__EXERCISE__. Repeat exactly the line that includes "green brick E7:F7" and all lines after it, ending with the last line of the listing below.

__RECORDED DATA__.
- - - -

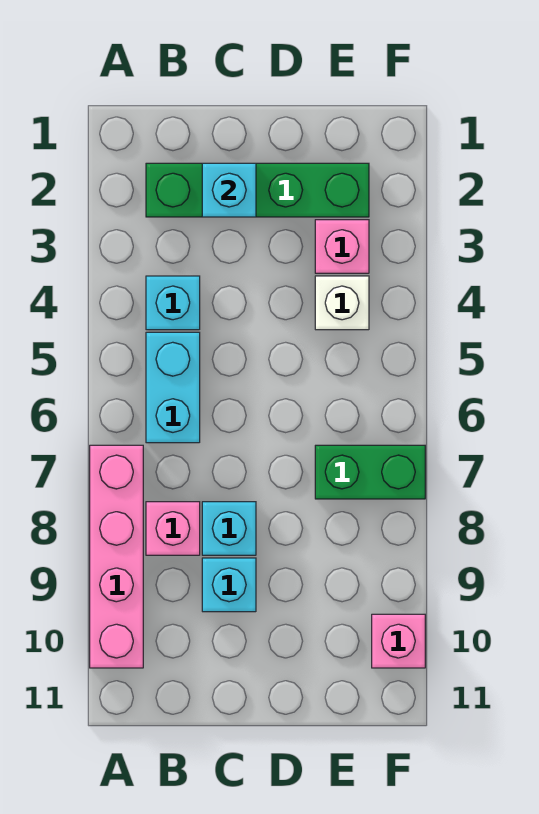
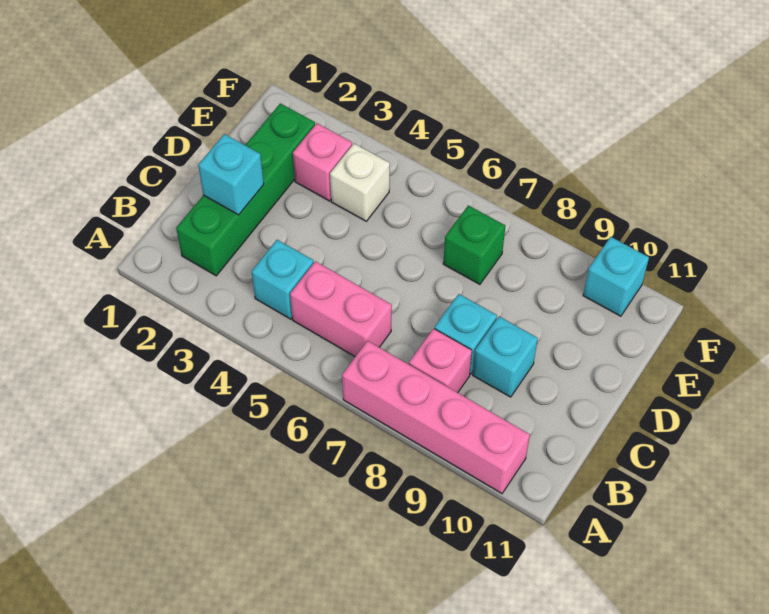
cyan brick B5:B6 level 1 -> pink brick B5:B6 level 1
green brick E7:F7 level 1 -> green brick E7 level 1
pink brick F10 level 1 -> cyan brick F10 level 1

- - - -

__WRITTEN SOLUTION__.
green brick E7:F7 level 1 -> green brick E7 level 1
pink brick F10 level 1 -> cyan brick F10 level 1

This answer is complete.